### REQUIRED WORK
In how many lines of these records does the word "brick" appear? Give the number by itself.

### Scene images with change listings
Start of Block

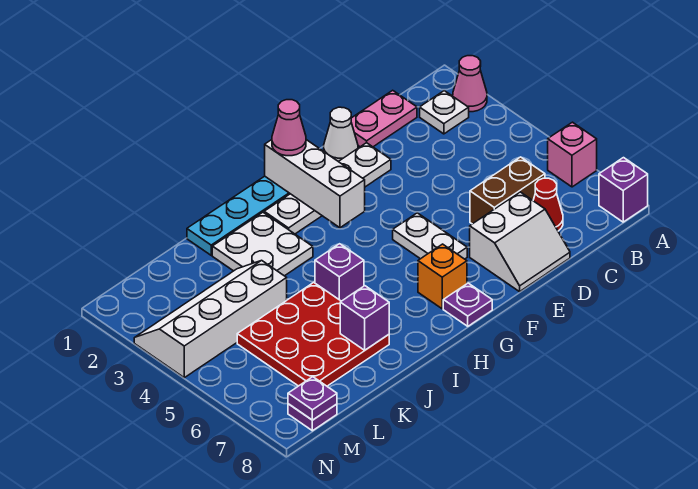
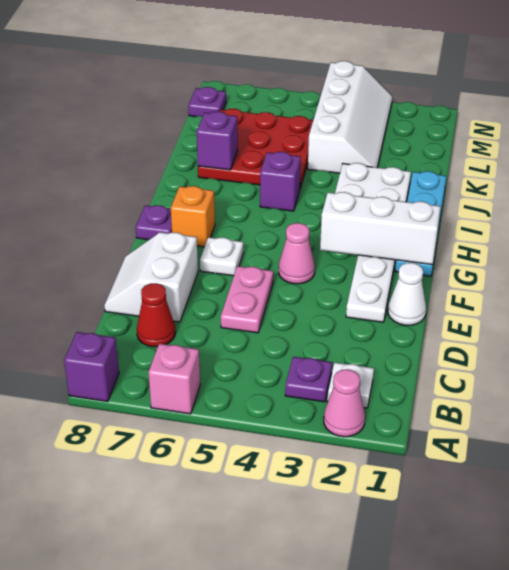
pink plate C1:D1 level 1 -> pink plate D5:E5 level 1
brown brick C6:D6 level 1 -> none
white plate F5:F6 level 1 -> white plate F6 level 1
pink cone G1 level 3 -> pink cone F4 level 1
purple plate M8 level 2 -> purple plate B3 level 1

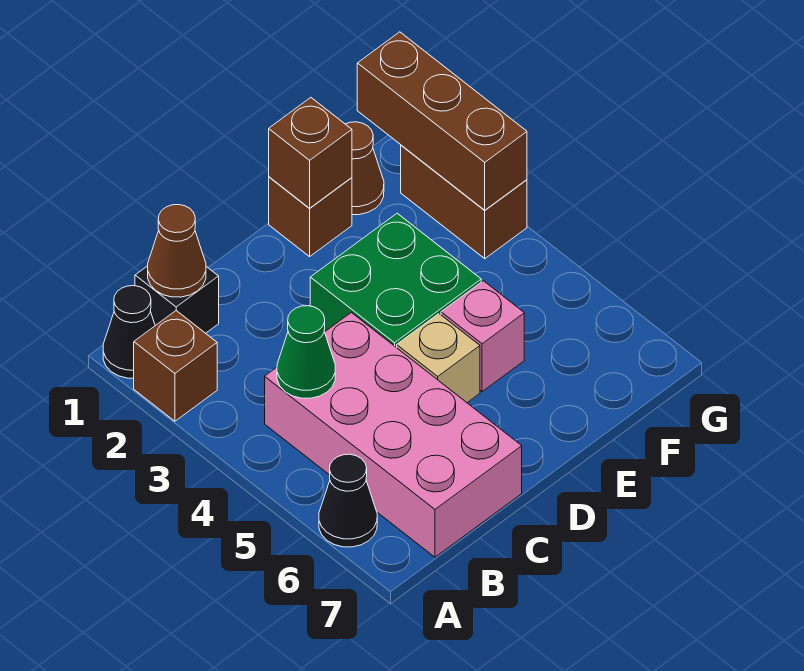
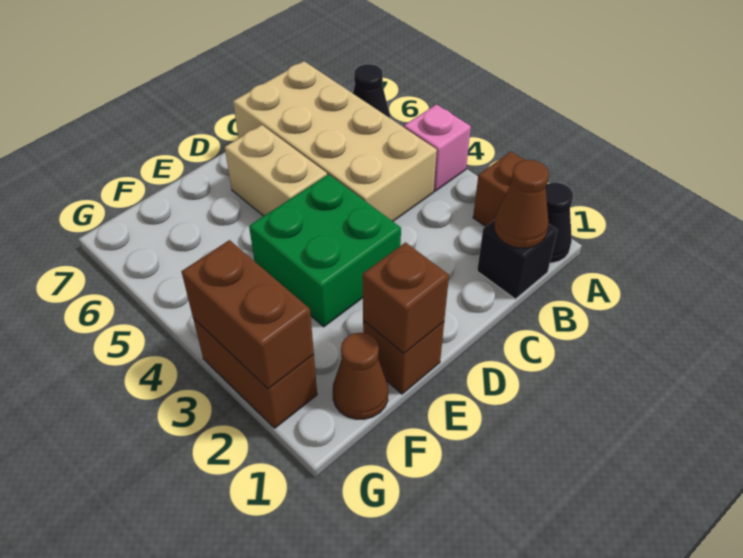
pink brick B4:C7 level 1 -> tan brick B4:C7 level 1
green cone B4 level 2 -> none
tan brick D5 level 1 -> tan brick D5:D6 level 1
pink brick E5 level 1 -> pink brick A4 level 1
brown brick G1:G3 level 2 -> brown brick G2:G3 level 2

End of Block
Start of Block

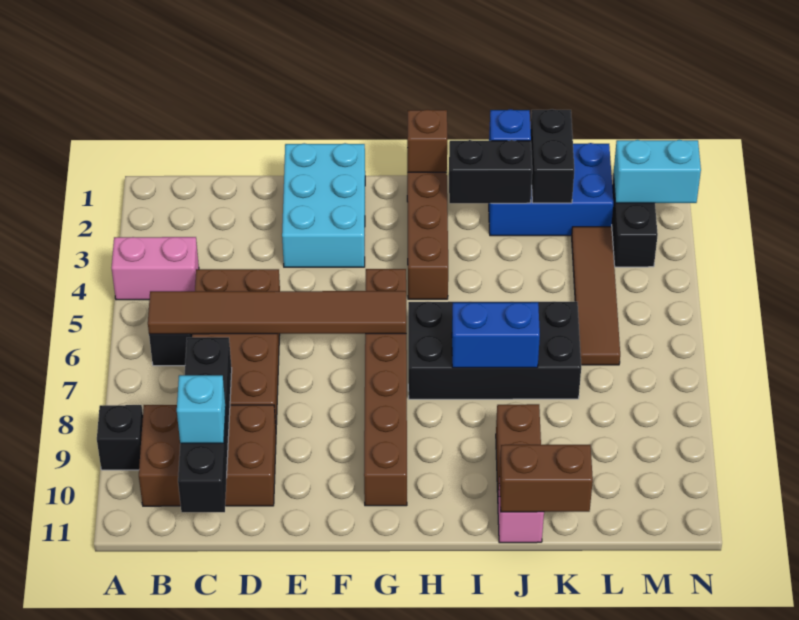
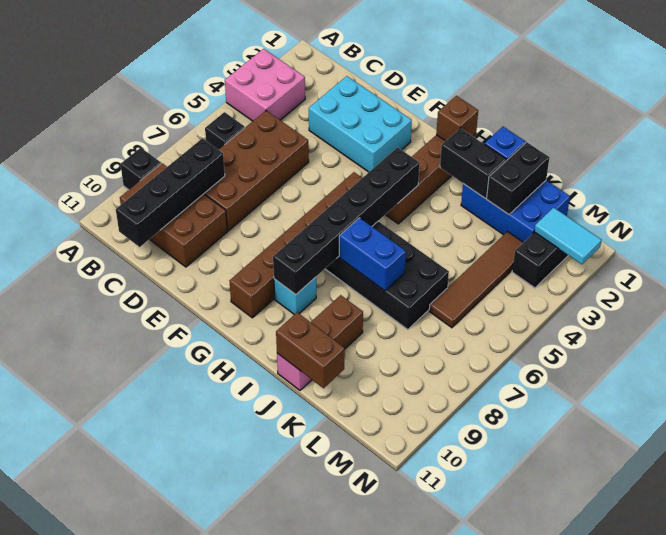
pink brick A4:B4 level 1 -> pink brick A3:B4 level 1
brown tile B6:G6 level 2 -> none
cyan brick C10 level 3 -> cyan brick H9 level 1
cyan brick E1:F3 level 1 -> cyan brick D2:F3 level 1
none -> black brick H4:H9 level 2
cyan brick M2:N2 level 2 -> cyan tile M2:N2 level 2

End of Block

### TASK ANSWER
10